Please give back, word for word, each line from the start of the entries through the one in which "first_place: [476, 271, 534, 347]" is found.

(Extracted data entries)
= Beginning of Section =

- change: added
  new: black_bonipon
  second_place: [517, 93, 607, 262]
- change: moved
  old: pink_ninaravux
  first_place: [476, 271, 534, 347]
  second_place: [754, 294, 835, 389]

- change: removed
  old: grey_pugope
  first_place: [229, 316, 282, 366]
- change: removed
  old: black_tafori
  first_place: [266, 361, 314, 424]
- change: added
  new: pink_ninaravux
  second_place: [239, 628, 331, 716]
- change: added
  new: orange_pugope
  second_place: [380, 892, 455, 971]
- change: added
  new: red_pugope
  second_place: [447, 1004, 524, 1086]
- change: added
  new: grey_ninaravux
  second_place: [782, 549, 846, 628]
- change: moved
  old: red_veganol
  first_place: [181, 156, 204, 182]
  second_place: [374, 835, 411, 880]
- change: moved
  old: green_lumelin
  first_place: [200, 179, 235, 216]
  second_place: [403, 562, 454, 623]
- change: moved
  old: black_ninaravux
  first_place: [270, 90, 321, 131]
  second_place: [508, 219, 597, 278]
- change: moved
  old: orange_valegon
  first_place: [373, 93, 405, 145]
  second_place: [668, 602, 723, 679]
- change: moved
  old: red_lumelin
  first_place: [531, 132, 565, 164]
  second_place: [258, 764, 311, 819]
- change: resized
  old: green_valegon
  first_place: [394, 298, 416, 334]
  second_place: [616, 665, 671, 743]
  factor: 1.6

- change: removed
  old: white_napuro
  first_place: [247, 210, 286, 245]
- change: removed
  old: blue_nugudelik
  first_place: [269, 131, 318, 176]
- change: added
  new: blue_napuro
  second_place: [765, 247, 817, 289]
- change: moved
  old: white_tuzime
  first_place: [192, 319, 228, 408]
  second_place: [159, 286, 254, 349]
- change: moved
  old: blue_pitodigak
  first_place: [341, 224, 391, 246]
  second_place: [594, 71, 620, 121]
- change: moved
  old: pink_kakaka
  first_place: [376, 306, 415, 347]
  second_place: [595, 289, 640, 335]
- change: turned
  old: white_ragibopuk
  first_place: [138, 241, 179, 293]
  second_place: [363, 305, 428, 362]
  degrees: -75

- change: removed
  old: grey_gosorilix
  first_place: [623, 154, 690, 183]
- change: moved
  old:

= End of Section =

Solution to this task:
- change: added
  new: black_bonipon
  second_place: [517, 93, 607, 262]
- change: moved
  old: pink_ninaravux
  first_place: [476, 271, 534, 347]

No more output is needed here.